Output all entries exactly as they appear and skip the pictures.

Collected data
----------

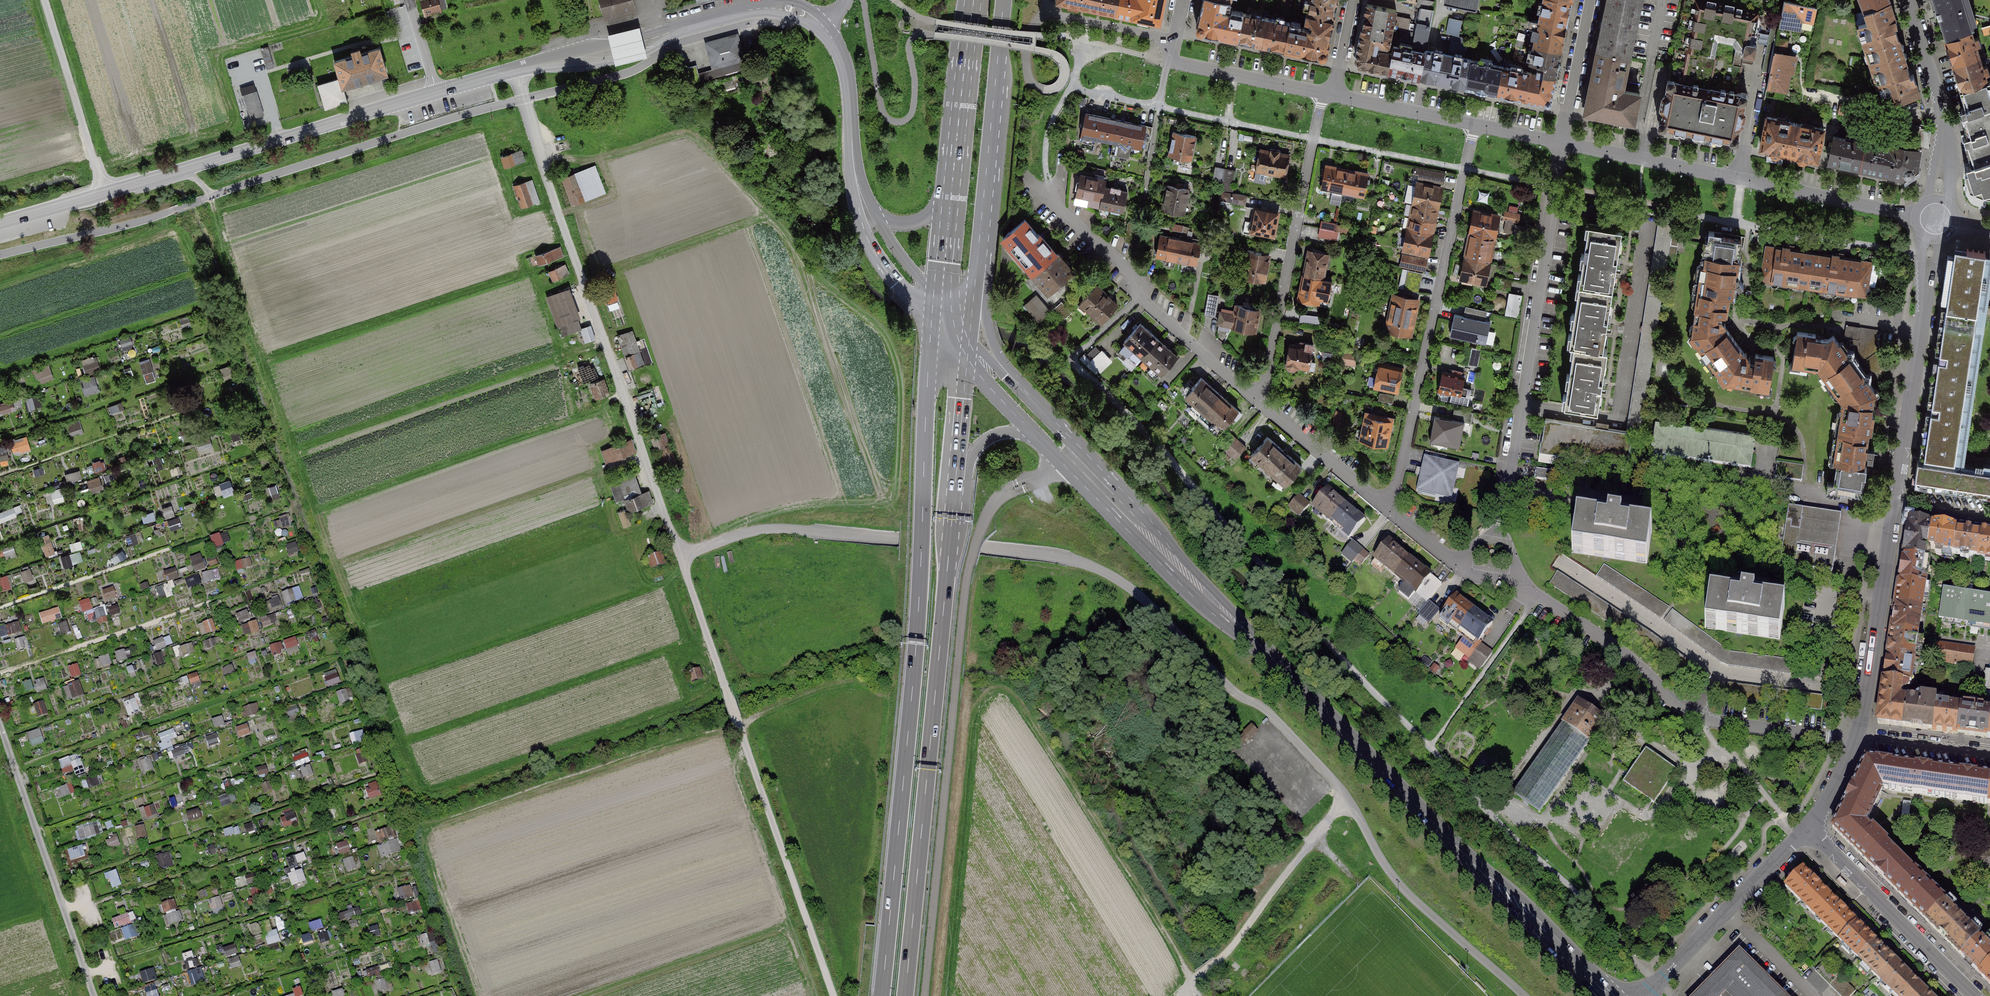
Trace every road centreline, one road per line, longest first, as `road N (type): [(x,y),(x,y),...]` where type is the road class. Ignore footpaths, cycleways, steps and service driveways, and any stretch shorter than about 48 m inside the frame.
road 1 (track): [(1346,796),(1268,711),(1226,686),(1138,594),(1081,561),(788,529),(745,533),(682,555)]
road 2 (motorway): [(929,355),(917,634),(882,995)]
road 3 (motorway): [(905,995),(956,478)]
road 4 (tertiary): [(1255,640),(1610,995)]
road 5 (track): [(523,99),(682,555)]
road 6 (track): [(682,555),(832,995)]
road 7 (tertiary): [(0,223),(437,92)]
road 8 (residential): [(1475,125),(1390,511)]
road 9 (residential): [(1563,142),(1500,523)]
road 10 (residential): [(1937,221),(1563,142)]
road 11 (residential): [(1519,580),(1698,717),(1835,735)]
road 12 (tertiary): [(1255,640),(1013,378)]
road 13 (residential): [(1261,404),(1322,94)]
road 14 (tertiary): [(1032,432),(1206,607),(1255,640)]
road 15 (residential): [(1051,198),(1132,275),(1140,299),(1261,404)]
road 16 (primary): [(975,287),(1004,0)]
road 17 (residential): [(1894,506),(1937,221)]
road 18 (track): [(0,727),(95,995)]
road 19 (track): [(1524,995),(1405,890),(1346,796)]
road 20 (track): [(293,444),(214,195)]
road 21 (track): [(1199,995),(1196,977),(1221,958),(1346,796)]
road 22 (tertiary): [(437,92),(672,32)]
road 23 (residential): [(1861,739),(1894,506)]
road 24 (residential): [(1807,832),(1973,995)]
road 25 (residential): [(1642,995),(1807,832)]
road 26 (residential): [(1937,221),(1947,133),(1907,0)]
road 27 (primary): [(973,0),(950,202)]
road 28 (track): [(103,194),(47,0)]
road 29 (residential): [(1322,94),(1169,60),(1172,38)]
road 30 (residential): [(1261,404),(1390,511)]
road 31 (residential): [(826,28),(848,78),(858,188)]
road 32 (residential): [(672,32),(758,8),(797,11),(826,28)]
road 33 (residential): [(1591,0),(1563,142)]
road 34 (residential): [(1475,125),(1334,96)]
road 35 (residential): [(1861,739),(1989,757)]
road 36 (residential): [(1172,38),(1048,8)]

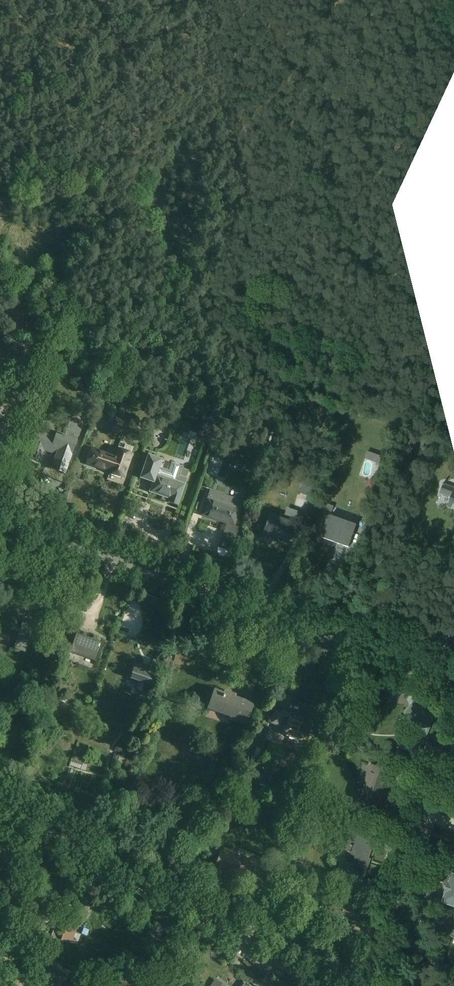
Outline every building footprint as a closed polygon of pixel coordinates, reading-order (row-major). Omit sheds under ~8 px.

----------

▸ Exercise result
Trace every road centreline, one road per line, longest first, as `road N (type): [(x,y),(x,y),...]` where type is the road class. Ignore footpaths, cycleways, steps and service driveways, and any stretch shorter than about 48 m inside the frame.
road 1 (track): [(1346,796),(1268,711),(1226,686),(1138,594),(1081,561),(788,529),(745,533),(682,555)]
road 2 (motorway): [(929,355),(917,634),(882,995)]
road 3 (motorway): [(905,995),(956,478)]
road 4 (tertiary): [(1255,640),(1610,995)]
road 5 (track): [(523,99),(682,555)]
road 6 (track): [(682,555),(832,995)]
road 7 (tertiary): [(0,223),(437,92)]
road 8 (residential): [(1475,125),(1390,511)]
road 9 (residential): [(1563,142),(1500,523)]
road 10 (residential): [(1937,221),(1563,142)]
road 11 (residential): [(1519,580),(1698,717),(1835,735)]
road 12 (tertiary): [(1255,640),(1013,378)]
road 13 (residential): [(1261,404),(1322,94)]
road 14 (tertiary): [(1032,432),(1206,607),(1255,640)]
road 15 (residential): [(1051,198),(1132,275),(1140,299),(1261,404)]
road 16 (primary): [(975,287),(1004,0)]
road 17 (residential): [(1894,506),(1937,221)]
road 18 (track): [(0,727),(95,995)]
road 19 (track): [(1524,995),(1405,890),(1346,796)]
road 20 (track): [(293,444),(214,195)]
road 21 (track): [(1199,995),(1196,977),(1221,958),(1346,796)]
road 22 (tertiary): [(437,92),(672,32)]
road 23 (residential): [(1861,739),(1894,506)]
road 24 (residential): [(1807,832),(1973,995)]
road 25 (residential): [(1642,995),(1807,832)]
road 26 (residential): [(1937,221),(1947,133),(1907,0)]
road 27 (primary): [(973,0),(950,202)]
road 28 (track): [(103,194),(47,0)]
road 29 (residential): [(1322,94),(1169,60),(1172,38)]
road 30 (residential): [(1261,404),(1390,511)]
road 31 (residential): [(826,28),(848,78),(858,188)]
road 32 (residential): [(672,32),(758,8),(797,11),(826,28)]
road 33 (residential): [(1591,0),(1563,142)]
road 34 (residential): [(1475,125),(1334,96)]
road 35 (residential): [(1861,739),(1989,757)]
road 36 (residential): [(1172,38),(1048,8)]

Outline every building footprint as a closed polygon of pixel coordinates, reading-order (row-major). Omit sheds under ~8 px.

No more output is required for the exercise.